## WHAT IS REQUIRED
Among the lines of the entries below, count those containing the word "yellow" and answer with the number only.
-------
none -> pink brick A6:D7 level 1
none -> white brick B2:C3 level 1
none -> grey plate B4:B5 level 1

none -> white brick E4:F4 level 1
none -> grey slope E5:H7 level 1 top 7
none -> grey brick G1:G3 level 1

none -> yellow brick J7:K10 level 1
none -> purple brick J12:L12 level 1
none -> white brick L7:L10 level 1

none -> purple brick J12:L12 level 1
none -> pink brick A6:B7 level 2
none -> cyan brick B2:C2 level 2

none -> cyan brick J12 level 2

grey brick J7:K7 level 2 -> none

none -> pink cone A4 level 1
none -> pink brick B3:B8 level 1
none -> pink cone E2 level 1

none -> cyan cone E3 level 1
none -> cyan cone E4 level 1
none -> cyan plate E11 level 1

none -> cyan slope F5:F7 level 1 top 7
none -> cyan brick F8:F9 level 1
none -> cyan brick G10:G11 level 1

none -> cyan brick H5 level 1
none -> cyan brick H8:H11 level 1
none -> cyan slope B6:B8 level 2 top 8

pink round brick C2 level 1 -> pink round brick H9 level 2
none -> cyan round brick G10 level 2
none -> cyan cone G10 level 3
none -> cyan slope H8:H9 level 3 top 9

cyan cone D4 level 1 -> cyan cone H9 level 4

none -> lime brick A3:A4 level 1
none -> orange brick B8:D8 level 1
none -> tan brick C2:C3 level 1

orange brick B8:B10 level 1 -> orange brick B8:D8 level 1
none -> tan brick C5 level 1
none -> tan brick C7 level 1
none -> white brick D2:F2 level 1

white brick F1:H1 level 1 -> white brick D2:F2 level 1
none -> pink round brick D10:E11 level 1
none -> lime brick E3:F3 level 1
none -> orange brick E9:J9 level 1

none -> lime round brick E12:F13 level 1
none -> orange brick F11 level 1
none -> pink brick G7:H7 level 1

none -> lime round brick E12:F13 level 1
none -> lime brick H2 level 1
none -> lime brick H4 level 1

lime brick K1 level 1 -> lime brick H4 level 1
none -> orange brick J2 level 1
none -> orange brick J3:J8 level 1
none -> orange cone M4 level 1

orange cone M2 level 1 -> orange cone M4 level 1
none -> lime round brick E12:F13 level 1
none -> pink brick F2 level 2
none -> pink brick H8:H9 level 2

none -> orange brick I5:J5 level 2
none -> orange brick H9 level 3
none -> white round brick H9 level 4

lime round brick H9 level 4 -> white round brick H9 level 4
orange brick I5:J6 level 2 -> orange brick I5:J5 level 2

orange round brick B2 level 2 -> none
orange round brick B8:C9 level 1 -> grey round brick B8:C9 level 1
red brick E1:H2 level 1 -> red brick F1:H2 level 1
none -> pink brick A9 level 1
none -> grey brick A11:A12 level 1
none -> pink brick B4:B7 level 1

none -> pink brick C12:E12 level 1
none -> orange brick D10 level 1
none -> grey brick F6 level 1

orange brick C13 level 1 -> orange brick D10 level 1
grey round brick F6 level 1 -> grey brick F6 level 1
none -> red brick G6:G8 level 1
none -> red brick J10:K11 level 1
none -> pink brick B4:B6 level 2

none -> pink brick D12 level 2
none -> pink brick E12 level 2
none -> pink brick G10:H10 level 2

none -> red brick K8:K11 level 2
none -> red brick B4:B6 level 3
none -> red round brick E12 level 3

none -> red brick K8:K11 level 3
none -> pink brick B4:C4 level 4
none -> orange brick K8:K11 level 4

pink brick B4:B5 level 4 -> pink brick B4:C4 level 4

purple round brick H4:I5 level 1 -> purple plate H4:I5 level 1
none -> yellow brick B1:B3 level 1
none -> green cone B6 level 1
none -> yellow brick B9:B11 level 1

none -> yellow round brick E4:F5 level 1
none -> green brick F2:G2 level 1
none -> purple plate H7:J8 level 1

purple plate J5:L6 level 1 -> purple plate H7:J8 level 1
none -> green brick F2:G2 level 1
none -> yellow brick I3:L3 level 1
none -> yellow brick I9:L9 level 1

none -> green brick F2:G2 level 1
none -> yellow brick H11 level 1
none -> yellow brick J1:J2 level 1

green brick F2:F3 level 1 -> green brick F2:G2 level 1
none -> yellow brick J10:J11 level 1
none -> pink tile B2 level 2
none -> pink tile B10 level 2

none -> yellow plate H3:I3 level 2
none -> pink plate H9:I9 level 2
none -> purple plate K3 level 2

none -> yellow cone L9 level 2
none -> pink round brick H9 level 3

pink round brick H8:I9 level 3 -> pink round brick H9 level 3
-------
## ANSWER TO THIS EXERCISE
11